• _SUPPLIED RECORDS_
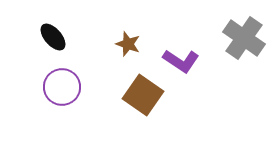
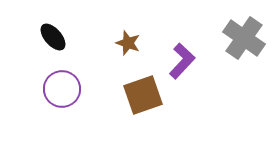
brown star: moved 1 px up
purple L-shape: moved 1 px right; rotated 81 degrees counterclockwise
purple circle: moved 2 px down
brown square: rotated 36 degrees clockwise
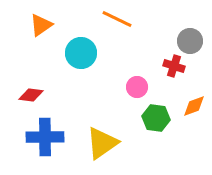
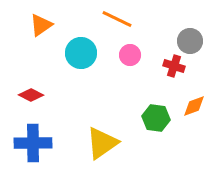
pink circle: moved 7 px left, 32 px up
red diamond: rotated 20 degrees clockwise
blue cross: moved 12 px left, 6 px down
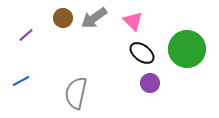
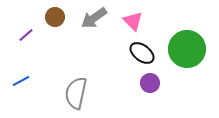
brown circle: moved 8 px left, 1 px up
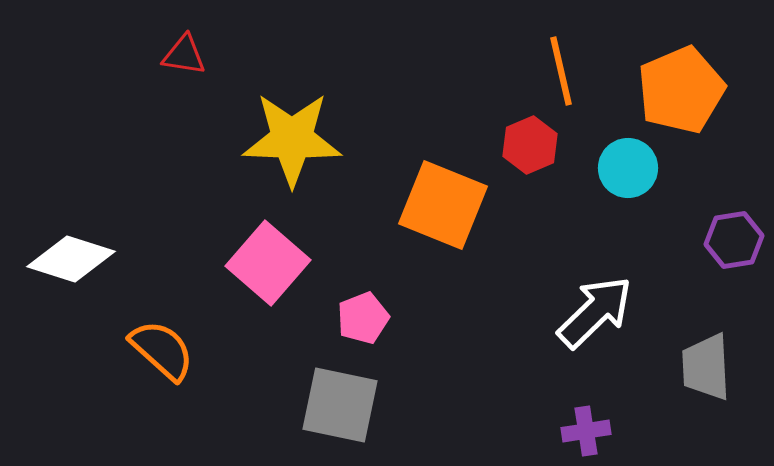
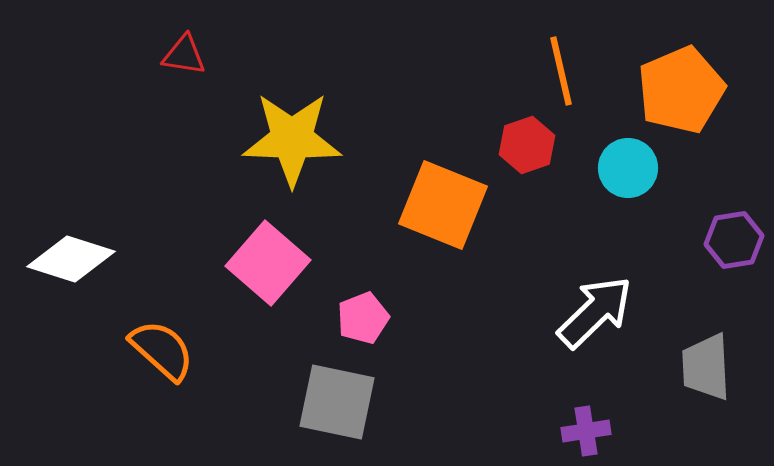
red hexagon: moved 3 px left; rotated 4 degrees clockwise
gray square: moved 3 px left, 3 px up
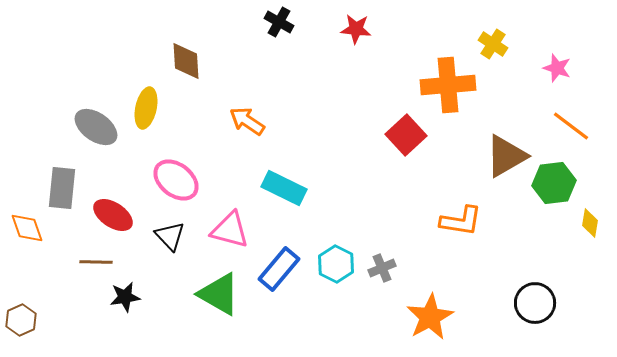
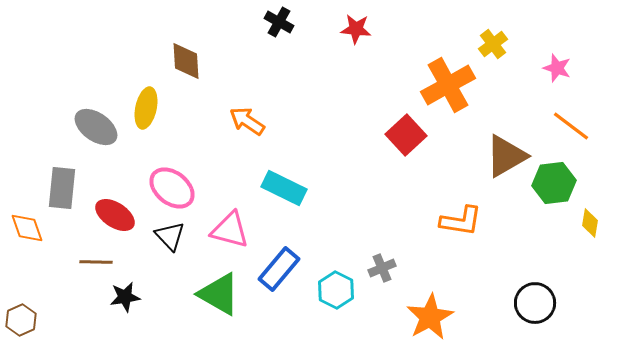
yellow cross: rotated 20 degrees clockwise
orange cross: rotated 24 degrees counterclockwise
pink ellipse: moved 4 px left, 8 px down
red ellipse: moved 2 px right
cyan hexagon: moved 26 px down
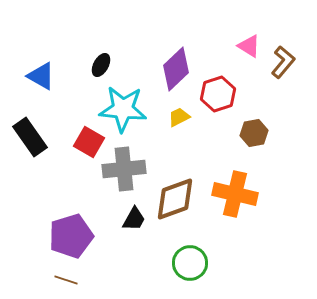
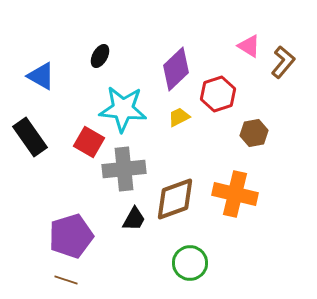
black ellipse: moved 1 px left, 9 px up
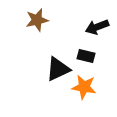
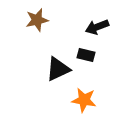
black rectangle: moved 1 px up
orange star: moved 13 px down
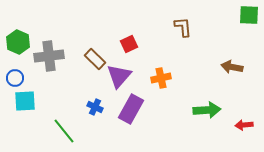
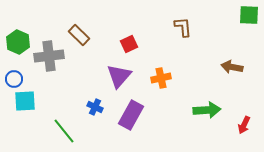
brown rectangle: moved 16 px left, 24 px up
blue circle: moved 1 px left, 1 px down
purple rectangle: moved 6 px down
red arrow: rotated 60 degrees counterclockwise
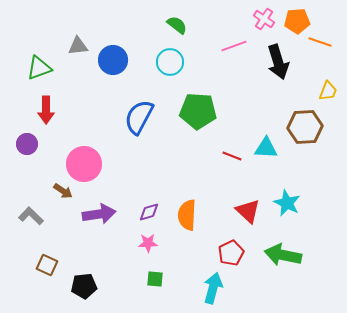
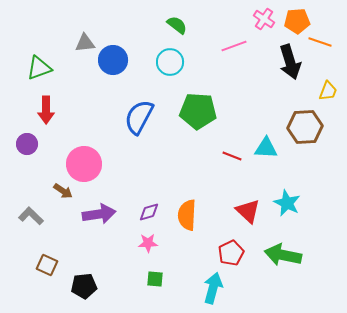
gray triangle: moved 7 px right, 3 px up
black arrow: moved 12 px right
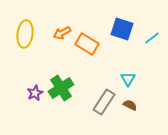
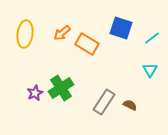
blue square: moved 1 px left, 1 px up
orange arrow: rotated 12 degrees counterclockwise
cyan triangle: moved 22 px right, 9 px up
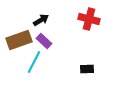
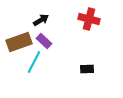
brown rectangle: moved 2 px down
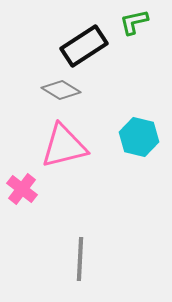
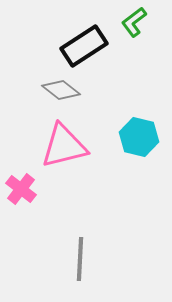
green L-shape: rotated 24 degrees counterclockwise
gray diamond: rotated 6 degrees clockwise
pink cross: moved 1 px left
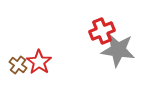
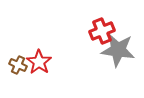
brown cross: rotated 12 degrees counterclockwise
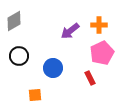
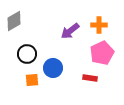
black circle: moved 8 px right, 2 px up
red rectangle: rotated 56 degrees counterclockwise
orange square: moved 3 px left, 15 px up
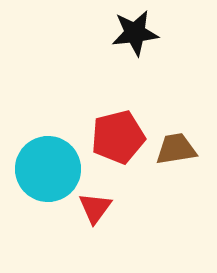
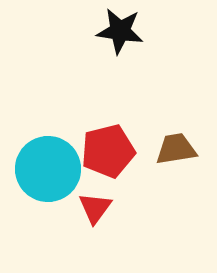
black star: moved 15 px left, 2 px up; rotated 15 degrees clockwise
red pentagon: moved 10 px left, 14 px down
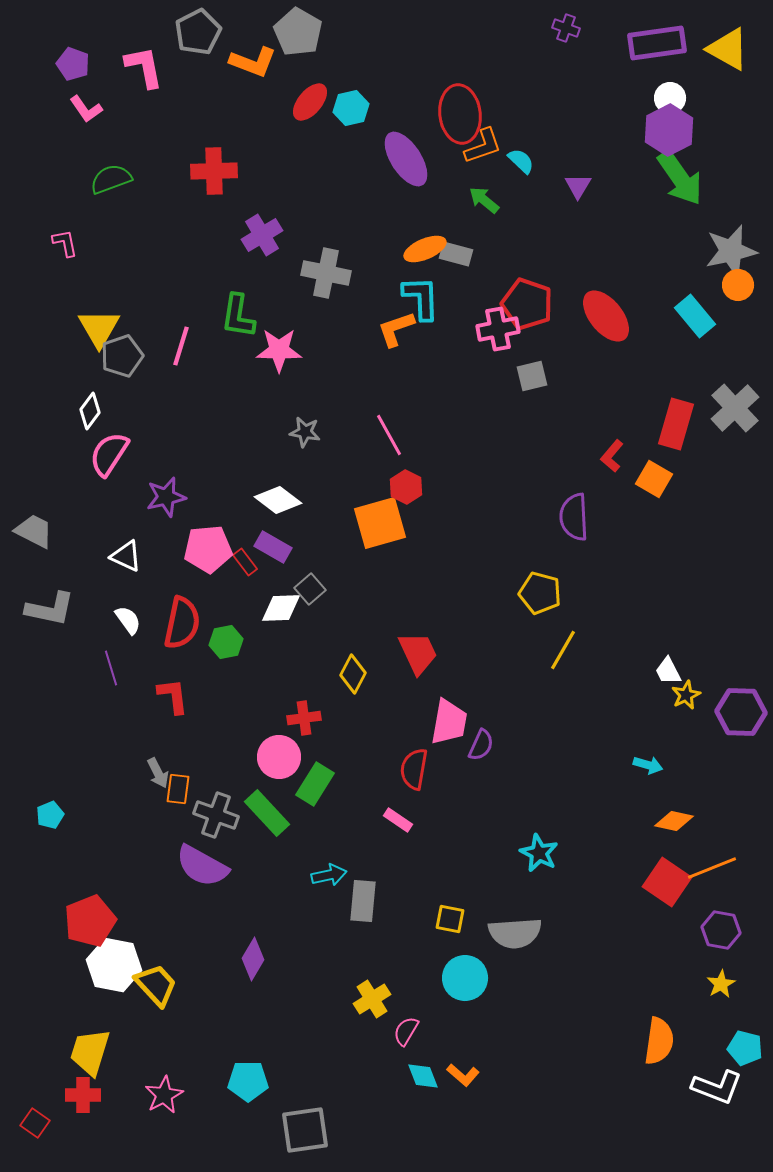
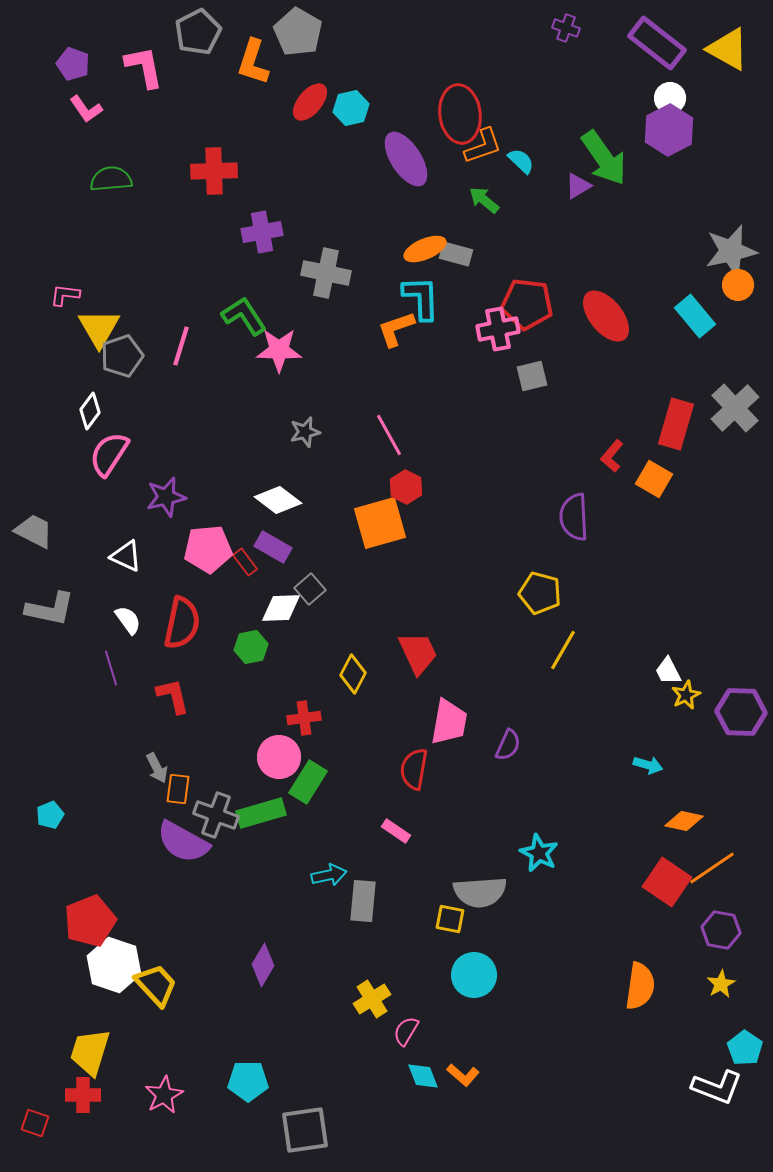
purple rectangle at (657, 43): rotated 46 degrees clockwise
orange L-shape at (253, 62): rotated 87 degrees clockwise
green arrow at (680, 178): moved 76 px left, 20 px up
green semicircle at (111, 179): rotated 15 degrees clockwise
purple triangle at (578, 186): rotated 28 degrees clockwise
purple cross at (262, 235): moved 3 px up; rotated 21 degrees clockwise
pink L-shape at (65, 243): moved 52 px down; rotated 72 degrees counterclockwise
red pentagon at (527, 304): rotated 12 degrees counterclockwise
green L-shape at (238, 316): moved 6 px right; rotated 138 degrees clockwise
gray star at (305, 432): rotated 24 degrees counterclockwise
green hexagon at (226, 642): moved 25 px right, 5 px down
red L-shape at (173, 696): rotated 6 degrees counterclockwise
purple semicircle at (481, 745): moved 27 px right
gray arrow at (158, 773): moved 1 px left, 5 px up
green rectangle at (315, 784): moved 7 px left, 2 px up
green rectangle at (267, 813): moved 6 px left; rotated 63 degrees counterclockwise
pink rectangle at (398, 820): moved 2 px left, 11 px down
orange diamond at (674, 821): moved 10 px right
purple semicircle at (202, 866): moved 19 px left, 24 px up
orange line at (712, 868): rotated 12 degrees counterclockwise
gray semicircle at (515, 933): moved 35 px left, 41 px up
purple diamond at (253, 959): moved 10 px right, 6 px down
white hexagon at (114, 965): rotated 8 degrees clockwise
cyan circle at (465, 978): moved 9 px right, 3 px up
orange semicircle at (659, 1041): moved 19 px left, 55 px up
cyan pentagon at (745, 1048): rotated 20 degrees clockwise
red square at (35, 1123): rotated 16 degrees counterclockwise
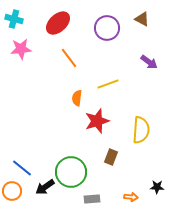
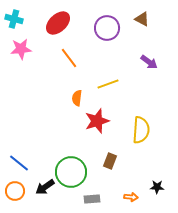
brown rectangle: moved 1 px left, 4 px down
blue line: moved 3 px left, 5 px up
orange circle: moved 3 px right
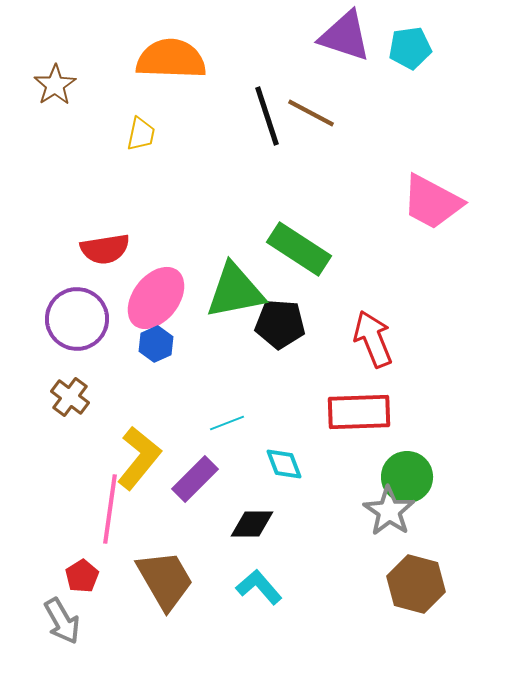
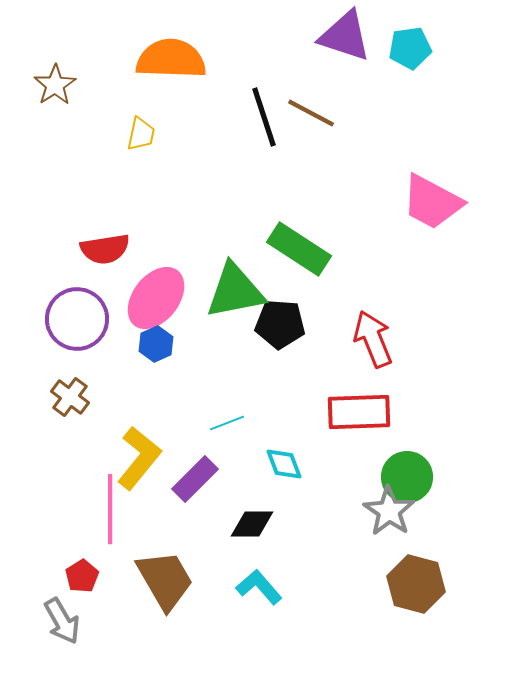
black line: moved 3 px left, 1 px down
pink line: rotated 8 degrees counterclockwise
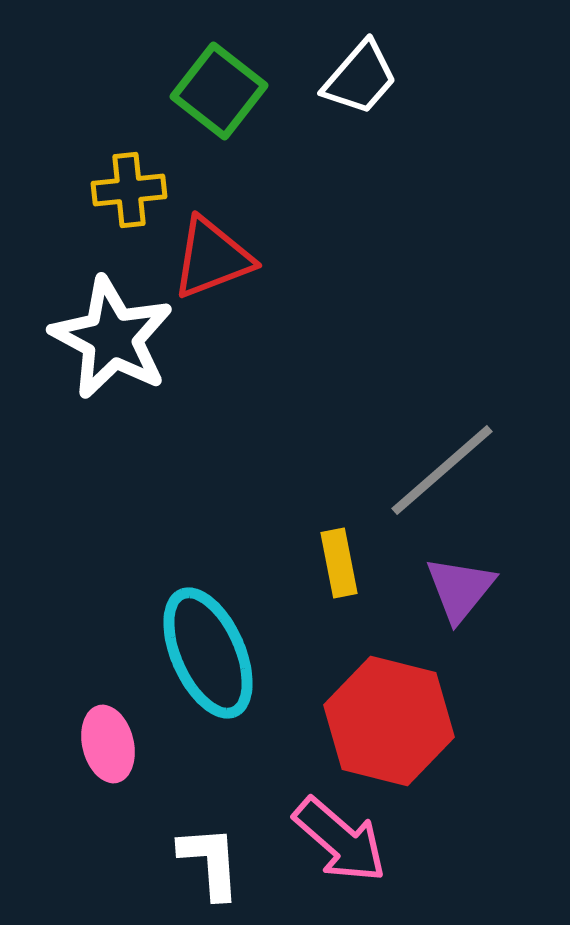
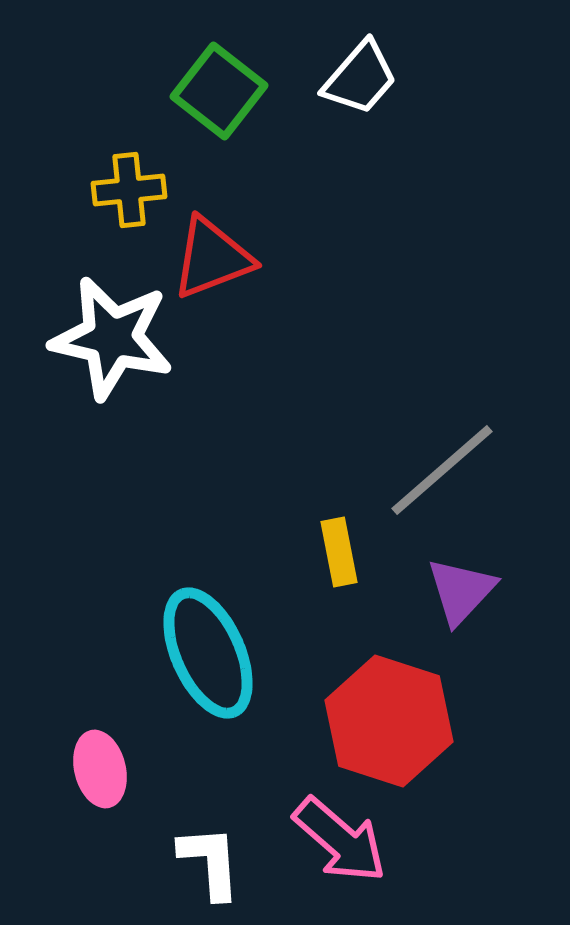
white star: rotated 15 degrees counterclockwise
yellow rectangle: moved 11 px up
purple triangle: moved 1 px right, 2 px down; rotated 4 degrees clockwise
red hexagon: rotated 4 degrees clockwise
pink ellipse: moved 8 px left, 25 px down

• _PROBLEM DESCRIPTION_
Number of lines containing the word "brown" in the material above: report this figure and nothing more.

• _TASK SOLUTION_
7